== Segment start ==
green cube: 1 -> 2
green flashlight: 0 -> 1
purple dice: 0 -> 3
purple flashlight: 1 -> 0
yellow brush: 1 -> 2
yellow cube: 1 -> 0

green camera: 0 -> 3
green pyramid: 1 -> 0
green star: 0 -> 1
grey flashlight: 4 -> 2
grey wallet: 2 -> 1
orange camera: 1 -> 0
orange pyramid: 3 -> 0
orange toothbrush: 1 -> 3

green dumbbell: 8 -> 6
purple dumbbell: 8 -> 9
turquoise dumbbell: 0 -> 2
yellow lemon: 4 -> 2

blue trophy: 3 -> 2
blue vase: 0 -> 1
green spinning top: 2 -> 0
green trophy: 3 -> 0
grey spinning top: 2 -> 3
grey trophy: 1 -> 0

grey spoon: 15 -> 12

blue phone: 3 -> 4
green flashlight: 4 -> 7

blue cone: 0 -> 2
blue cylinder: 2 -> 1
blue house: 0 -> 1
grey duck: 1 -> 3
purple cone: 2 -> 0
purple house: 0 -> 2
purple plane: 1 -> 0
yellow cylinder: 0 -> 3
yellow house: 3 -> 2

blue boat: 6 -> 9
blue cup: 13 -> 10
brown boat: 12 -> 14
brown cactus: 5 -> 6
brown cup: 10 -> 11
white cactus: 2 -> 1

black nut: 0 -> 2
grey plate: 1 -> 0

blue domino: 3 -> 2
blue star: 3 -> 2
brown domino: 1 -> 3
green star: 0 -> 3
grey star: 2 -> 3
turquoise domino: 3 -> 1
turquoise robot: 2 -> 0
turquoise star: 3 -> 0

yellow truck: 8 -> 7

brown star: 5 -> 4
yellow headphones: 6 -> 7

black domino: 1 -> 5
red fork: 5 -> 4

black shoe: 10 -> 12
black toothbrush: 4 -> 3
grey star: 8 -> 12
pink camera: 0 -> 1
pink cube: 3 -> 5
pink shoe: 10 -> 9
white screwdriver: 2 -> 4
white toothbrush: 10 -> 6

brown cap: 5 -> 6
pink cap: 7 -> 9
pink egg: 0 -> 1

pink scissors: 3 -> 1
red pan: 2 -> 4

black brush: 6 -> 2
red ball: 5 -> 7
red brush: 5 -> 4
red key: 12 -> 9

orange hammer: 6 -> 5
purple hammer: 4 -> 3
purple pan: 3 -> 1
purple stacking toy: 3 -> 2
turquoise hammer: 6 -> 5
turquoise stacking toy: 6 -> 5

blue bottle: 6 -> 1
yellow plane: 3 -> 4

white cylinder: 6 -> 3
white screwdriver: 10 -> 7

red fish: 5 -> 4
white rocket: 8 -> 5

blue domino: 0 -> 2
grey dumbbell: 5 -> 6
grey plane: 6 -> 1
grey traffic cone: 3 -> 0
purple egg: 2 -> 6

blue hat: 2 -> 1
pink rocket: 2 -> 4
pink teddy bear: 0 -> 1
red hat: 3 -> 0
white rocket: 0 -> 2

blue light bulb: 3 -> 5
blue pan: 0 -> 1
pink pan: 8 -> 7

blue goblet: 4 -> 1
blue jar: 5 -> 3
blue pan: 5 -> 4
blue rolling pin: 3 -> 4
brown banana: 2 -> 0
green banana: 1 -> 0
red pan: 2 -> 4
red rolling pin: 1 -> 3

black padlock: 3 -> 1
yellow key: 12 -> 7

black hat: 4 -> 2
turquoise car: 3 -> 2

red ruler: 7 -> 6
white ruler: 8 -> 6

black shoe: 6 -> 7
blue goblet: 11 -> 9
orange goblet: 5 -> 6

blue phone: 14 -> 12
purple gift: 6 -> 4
== Segment end ==
● ASSIGNED TASK: With nothing added or dropped, retype the listing above.

● ANSWER TO THIS PROBLEM:
green cube: 1 -> 2
green flashlight: 0 -> 1
purple dice: 0 -> 3
purple flashlight: 1 -> 0
yellow brush: 1 -> 2
yellow cube: 1 -> 0

green camera: 0 -> 3
green pyramid: 1 -> 0
green star: 0 -> 1
grey flashlight: 4 -> 2
grey wallet: 2 -> 1
orange camera: 1 -> 0
orange pyramid: 3 -> 0
orange toothbrush: 1 -> 3

green dumbbell: 8 -> 6
purple dumbbell: 8 -> 9
turquoise dumbbell: 0 -> 2
yellow lemon: 4 -> 2

blue trophy: 3 -> 2
blue vase: 0 -> 1
green spinning top: 2 -> 0
green trophy: 3 -> 0
grey spinning top: 2 -> 3
grey trophy: 1 -> 0

grey spoon: 15 -> 12

blue phone: 3 -> 4
green flashlight: 4 -> 7

blue cone: 0 -> 2
blue cylinder: 2 -> 1
blue house: 0 -> 1
grey duck: 1 -> 3
purple cone: 2 -> 0
purple house: 0 -> 2
purple plane: 1 -> 0
yellow cylinder: 0 -> 3
yellow house: 3 -> 2

blue boat: 6 -> 9
blue cup: 13 -> 10
brown boat: 12 -> 14
brown cactus: 5 -> 6
brown cup: 10 -> 11
white cactus: 2 -> 1

black nut: 0 -> 2
grey plate: 1 -> 0

blue domino: 3 -> 2
blue star: 3 -> 2
brown domino: 1 -> 3
green star: 0 -> 3
grey star: 2 -> 3
turquoise domino: 3 -> 1
turquoise robot: 2 -> 0
turquoise star: 3 -> 0

yellow truck: 8 -> 7

brown star: 5 -> 4
yellow headphones: 6 -> 7

black domino: 1 -> 5
red fork: 5 -> 4

black shoe: 10 -> 12
black toothbrush: 4 -> 3
grey star: 8 -> 12
pink camera: 0 -> 1
pink cube: 3 -> 5
pink shoe: 10 -> 9
white screwdriver: 2 -> 4
white toothbrush: 10 -> 6

brown cap: 5 -> 6
pink cap: 7 -> 9
pink egg: 0 -> 1

pink scissors: 3 -> 1
red pan: 2 -> 4

black brush: 6 -> 2
red ball: 5 -> 7
red brush: 5 -> 4
red key: 12 -> 9

orange hammer: 6 -> 5
purple hammer: 4 -> 3
purple pan: 3 -> 1
purple stacking toy: 3 -> 2
turquoise hammer: 6 -> 5
turquoise stacking toy: 6 -> 5

blue bottle: 6 -> 1
yellow plane: 3 -> 4

white cylinder: 6 -> 3
white screwdriver: 10 -> 7

red fish: 5 -> 4
white rocket: 8 -> 5

blue domino: 0 -> 2
grey dumbbell: 5 -> 6
grey plane: 6 -> 1
grey traffic cone: 3 -> 0
purple egg: 2 -> 6

blue hat: 2 -> 1
pink rocket: 2 -> 4
pink teddy bear: 0 -> 1
red hat: 3 -> 0
white rocket: 0 -> 2

blue light bulb: 3 -> 5
blue pan: 0 -> 1
pink pan: 8 -> 7

blue goblet: 4 -> 1
blue jar: 5 -> 3
blue pan: 5 -> 4
blue rolling pin: 3 -> 4
brown banana: 2 -> 0
green banana: 1 -> 0
red pan: 2 -> 4
red rolling pin: 1 -> 3

black padlock: 3 -> 1
yellow key: 12 -> 7

black hat: 4 -> 2
turquoise car: 3 -> 2

red ruler: 7 -> 6
white ruler: 8 -> 6

black shoe: 6 -> 7
blue goblet: 11 -> 9
orange goblet: 5 -> 6

blue phone: 14 -> 12
purple gift: 6 -> 4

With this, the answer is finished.